ROWS start
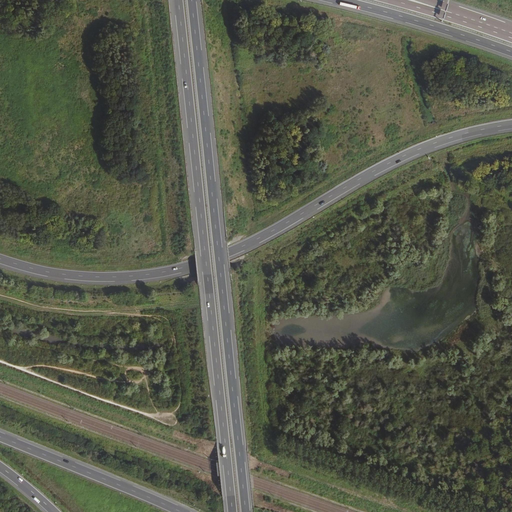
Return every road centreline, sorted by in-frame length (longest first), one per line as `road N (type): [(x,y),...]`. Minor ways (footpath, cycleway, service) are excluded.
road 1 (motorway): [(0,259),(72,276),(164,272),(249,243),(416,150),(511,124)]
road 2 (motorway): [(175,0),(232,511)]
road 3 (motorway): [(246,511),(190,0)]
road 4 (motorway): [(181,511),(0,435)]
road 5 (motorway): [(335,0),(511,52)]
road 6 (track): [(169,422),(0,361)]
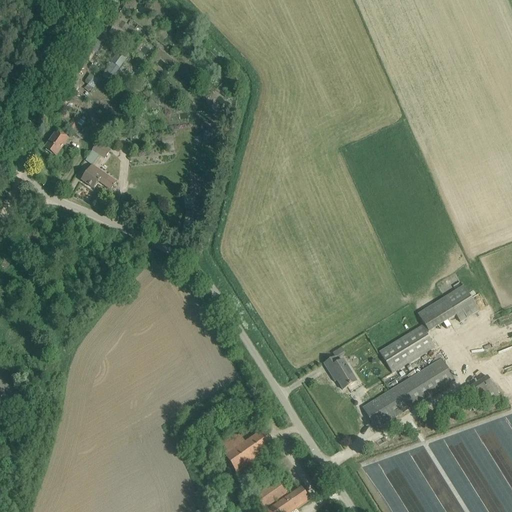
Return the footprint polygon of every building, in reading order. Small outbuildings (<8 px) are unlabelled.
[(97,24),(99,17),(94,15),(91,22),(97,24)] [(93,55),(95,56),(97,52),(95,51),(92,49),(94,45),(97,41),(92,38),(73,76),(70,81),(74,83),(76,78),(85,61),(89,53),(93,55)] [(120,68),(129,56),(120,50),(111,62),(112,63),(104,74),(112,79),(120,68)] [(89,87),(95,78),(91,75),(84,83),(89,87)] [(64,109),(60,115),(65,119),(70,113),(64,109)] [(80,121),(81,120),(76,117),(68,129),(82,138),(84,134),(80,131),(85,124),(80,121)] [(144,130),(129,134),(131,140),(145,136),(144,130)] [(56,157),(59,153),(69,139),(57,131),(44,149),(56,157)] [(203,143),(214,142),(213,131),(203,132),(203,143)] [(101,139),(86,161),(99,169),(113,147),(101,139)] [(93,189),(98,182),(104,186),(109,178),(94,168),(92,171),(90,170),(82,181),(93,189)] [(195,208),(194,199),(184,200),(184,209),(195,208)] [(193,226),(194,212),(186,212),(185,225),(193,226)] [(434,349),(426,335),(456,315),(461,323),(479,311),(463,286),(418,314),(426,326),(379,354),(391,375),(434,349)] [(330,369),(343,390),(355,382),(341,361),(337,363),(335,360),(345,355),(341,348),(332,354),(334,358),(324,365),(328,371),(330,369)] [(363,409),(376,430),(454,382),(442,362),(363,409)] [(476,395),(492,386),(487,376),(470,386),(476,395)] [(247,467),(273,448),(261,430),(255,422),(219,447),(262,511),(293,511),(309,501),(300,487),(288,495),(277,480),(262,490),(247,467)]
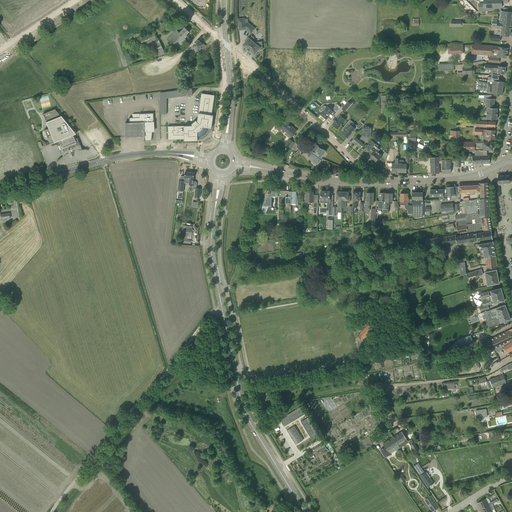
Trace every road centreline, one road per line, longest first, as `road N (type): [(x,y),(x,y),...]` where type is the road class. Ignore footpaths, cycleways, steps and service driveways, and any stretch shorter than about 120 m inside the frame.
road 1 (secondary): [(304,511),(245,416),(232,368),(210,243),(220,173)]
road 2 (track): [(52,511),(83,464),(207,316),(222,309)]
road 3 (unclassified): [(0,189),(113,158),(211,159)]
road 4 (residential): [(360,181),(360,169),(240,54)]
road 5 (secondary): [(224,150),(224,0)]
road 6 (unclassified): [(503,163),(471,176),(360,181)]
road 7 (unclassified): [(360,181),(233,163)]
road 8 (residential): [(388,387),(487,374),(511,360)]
ROWS end
ROWS start
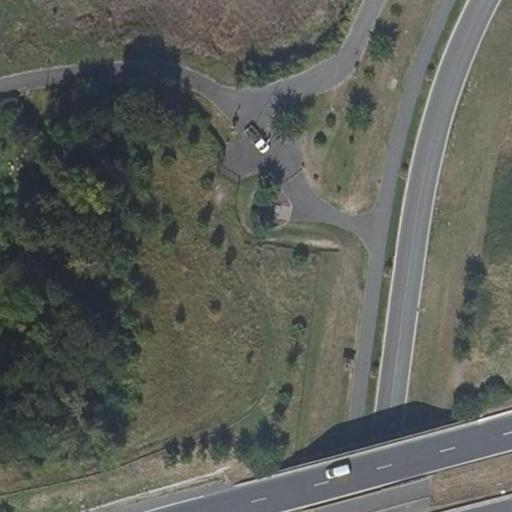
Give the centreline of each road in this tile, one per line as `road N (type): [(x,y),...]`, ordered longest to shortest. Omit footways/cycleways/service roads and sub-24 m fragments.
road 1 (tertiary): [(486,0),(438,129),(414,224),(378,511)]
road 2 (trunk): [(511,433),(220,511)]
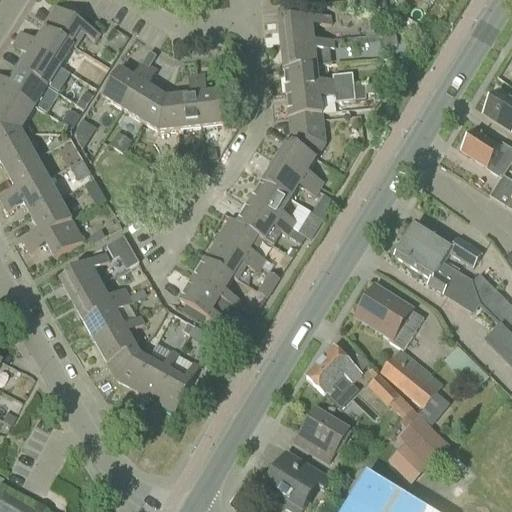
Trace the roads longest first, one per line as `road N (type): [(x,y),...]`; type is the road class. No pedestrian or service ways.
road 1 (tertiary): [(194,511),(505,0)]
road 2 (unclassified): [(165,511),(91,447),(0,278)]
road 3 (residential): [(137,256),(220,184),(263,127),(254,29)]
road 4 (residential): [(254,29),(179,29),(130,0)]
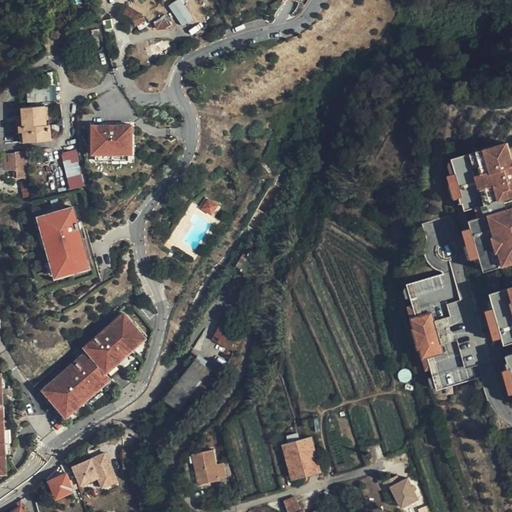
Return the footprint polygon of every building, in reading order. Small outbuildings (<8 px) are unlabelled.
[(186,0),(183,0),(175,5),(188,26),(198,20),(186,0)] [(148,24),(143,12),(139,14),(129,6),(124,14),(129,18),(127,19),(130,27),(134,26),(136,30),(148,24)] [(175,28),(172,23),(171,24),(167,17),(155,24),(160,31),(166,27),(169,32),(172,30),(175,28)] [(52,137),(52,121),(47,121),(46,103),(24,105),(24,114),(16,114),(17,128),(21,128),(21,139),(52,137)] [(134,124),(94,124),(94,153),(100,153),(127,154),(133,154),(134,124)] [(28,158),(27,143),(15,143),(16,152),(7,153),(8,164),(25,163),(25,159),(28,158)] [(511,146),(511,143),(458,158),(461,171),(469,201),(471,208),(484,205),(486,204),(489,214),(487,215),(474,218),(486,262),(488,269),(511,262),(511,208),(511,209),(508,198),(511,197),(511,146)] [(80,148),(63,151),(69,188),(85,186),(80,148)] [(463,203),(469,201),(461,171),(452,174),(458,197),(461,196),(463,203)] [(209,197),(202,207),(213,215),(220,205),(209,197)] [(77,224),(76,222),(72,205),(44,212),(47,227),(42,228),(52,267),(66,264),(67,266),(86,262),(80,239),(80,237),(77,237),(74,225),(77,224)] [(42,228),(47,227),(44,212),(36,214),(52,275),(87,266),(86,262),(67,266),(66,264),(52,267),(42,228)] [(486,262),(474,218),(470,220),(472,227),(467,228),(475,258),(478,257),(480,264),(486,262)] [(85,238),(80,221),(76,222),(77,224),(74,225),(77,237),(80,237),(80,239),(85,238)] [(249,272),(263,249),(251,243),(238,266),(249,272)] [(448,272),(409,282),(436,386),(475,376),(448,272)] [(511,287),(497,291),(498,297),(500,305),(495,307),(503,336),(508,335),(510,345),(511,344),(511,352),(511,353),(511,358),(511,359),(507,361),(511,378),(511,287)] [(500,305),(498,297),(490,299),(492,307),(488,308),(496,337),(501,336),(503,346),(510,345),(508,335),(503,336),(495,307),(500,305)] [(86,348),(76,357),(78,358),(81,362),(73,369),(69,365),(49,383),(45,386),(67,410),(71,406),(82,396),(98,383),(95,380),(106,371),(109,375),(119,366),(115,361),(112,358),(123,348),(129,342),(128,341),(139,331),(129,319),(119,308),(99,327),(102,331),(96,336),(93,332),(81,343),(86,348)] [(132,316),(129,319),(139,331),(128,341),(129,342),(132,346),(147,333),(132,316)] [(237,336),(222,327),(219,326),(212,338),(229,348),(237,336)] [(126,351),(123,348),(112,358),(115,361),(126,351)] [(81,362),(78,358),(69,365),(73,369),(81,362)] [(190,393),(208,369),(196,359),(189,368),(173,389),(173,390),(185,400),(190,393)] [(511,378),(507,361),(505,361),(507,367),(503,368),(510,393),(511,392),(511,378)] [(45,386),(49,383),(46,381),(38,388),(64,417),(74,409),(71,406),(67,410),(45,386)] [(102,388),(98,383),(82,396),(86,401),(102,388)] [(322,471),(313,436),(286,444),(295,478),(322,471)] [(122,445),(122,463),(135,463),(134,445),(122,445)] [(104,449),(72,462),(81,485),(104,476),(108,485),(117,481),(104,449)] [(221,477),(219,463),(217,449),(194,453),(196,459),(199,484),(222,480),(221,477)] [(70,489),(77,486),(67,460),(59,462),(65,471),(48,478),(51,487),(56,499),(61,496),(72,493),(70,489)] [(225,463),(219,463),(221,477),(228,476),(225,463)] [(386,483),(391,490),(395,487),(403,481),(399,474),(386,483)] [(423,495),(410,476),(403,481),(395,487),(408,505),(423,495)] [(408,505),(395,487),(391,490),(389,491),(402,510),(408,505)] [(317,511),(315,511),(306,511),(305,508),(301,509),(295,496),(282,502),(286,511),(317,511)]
ROWS end
## TASK DIRECTIONS
Return, word for word, everything in the data above from the line containing "Return every road" down to the line containing "road 6 (track): [(169,422),(0,361)]", with both of those lines included.

## SOLUTION TO THE PROBLEM
Return every road centreline, sorted by in-frame length (longest first), one per line as `road N (type): [(x,y),...]`. Minor ways (footpath, cycleway, service) are excluded.
road 1 (motorway): [(0,259),(72,276),(164,272),(249,243),(416,150),(511,124)]
road 2 (motorway): [(175,0),(232,511)]
road 3 (motorway): [(246,511),(190,0)]
road 4 (motorway): [(181,511),(0,435)]
road 5 (motorway): [(335,0),(511,52)]
road 6 (track): [(169,422),(0,361)]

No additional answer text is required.